**TASK GOAL:**
The expected response is a copy of every line in the entries below that includes the word "ended".

==== RECORDS FOR THE EXERCISE

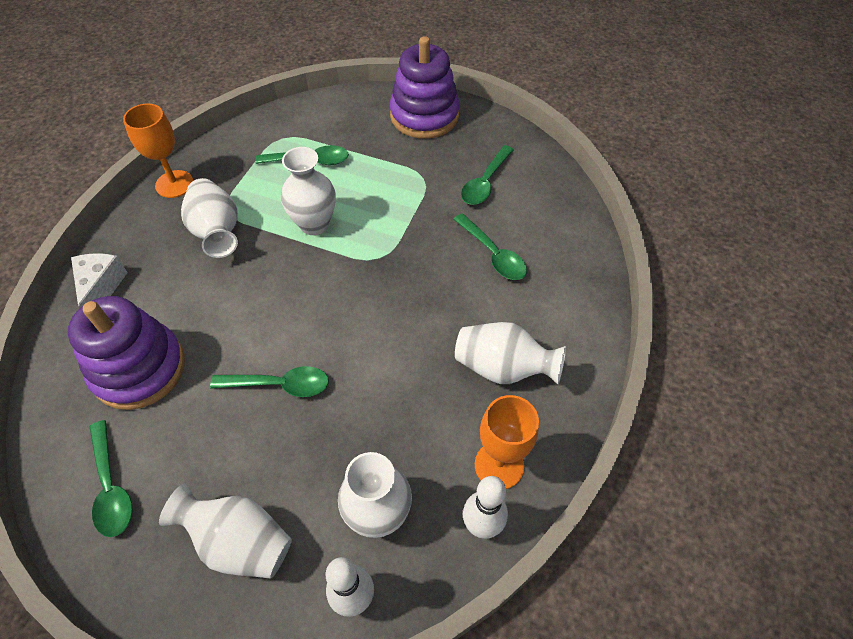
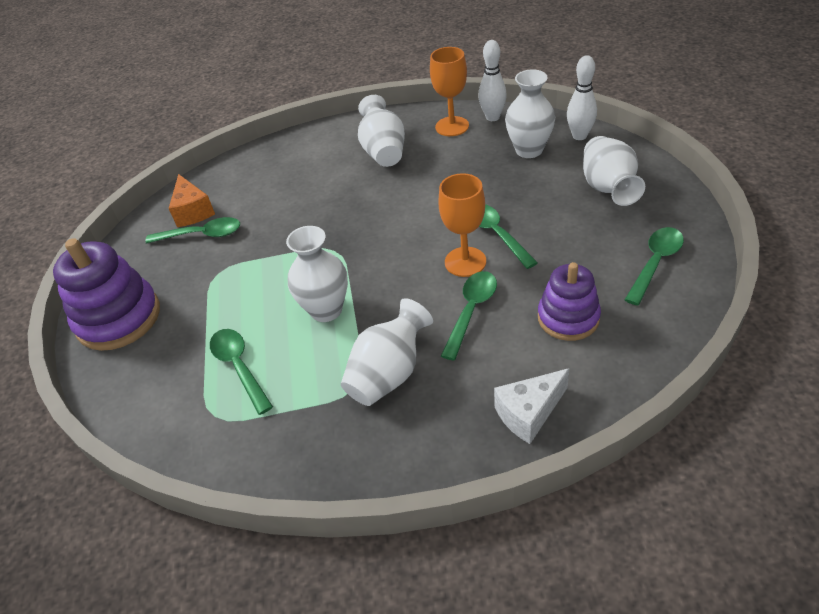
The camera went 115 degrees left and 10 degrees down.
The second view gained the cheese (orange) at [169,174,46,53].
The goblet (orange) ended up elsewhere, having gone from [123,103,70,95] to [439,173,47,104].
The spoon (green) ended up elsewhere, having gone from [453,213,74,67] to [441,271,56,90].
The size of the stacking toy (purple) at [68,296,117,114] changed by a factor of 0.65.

========

**RESULT OF THE EXERCISE:**
The goblet (orange) ended up elsewhere, having gone from [123,103,70,95] to [439,173,47,104].
The spoon (green) ended up elsewhere, having gone from [453,213,74,67] to [441,271,56,90].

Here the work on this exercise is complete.